* YOUR GOAL *
In the listing below, find each line that holds "cyan" and list it.

* GIVEN ENTRIES *
◇ ◇ ◇ ◇

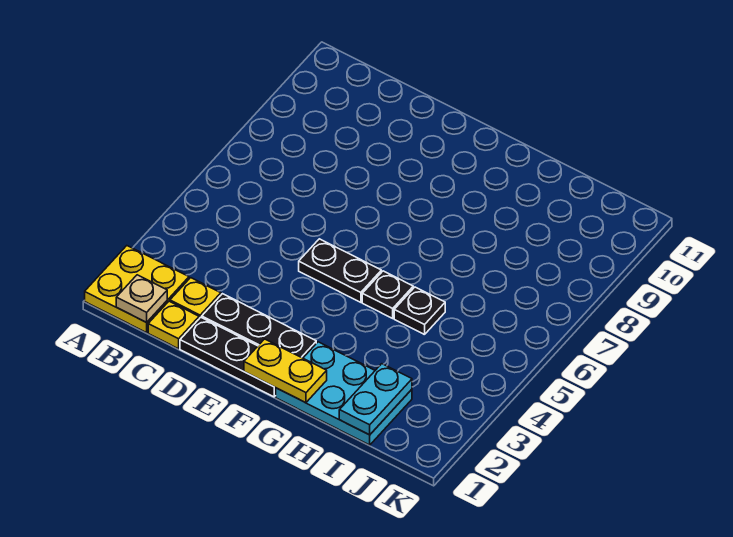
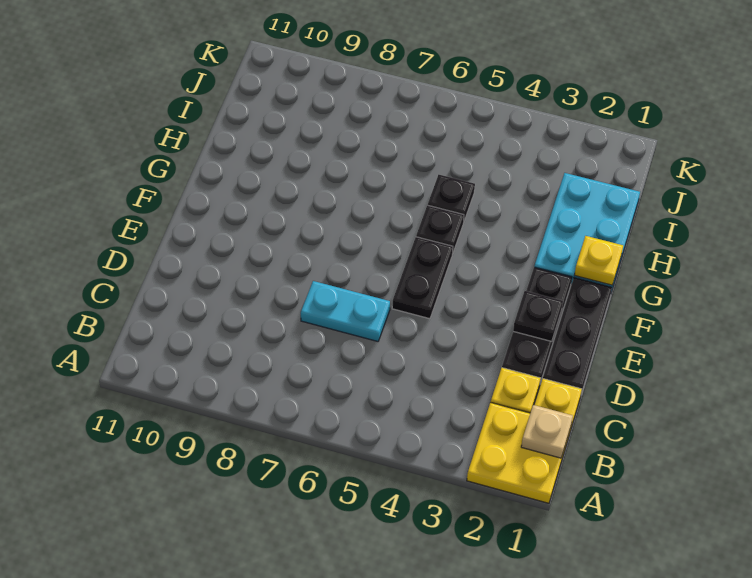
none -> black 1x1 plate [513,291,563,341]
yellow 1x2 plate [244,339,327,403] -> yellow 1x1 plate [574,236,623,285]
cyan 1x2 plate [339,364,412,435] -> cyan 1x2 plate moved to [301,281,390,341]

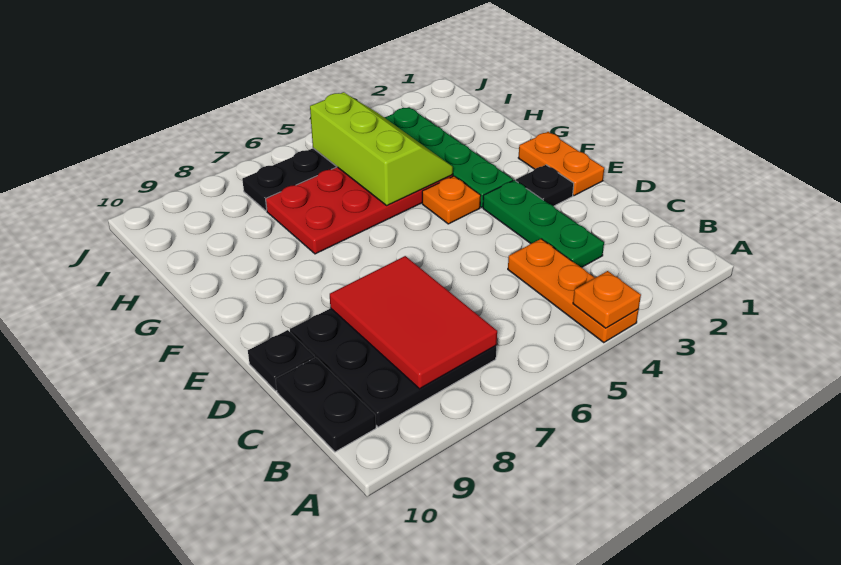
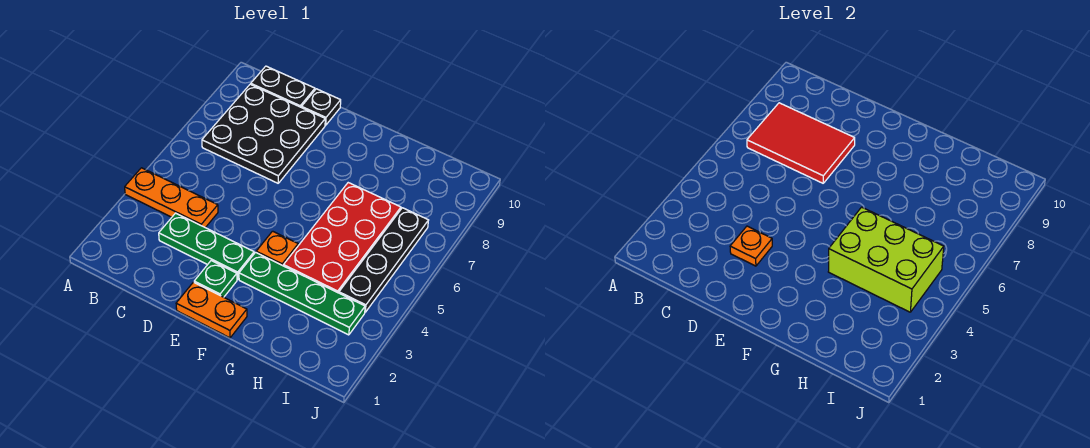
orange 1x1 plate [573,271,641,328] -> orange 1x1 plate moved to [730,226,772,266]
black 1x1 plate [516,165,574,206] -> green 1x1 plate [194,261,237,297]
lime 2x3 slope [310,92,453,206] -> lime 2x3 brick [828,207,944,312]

◇ ◇ ◇ ◇

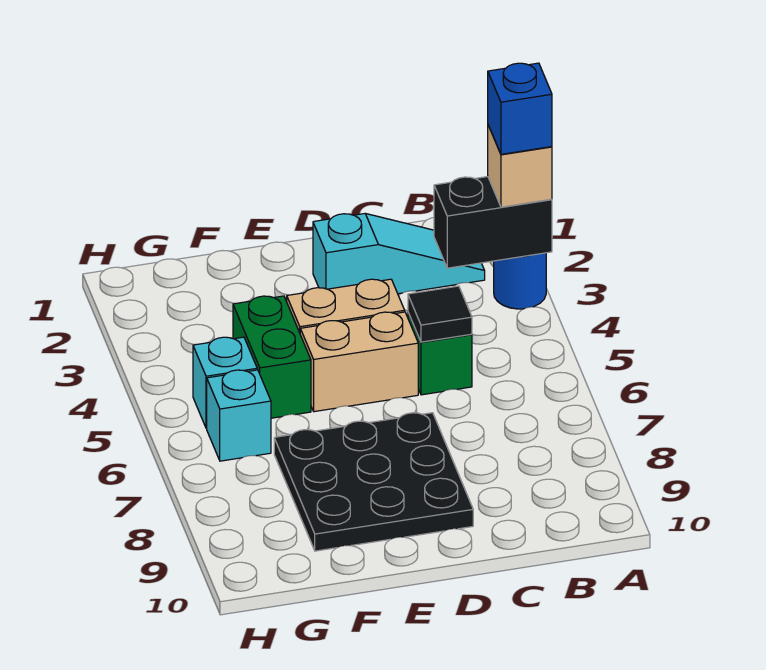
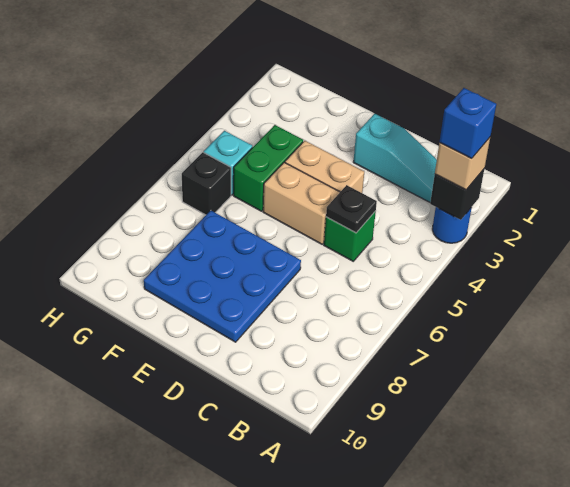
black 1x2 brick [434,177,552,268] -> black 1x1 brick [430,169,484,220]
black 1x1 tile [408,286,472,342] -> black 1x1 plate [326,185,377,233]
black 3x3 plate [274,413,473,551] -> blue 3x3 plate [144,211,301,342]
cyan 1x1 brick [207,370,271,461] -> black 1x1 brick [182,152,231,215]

◇ ◇ ◇ ◇

* FINAL ANSWER *
cyan 1x2 plate [339,364,412,435] -> cyan 1x2 plate moved to [301,281,390,341]
cyan 1x1 brick [207,370,271,461] -> black 1x1 brick [182,152,231,215]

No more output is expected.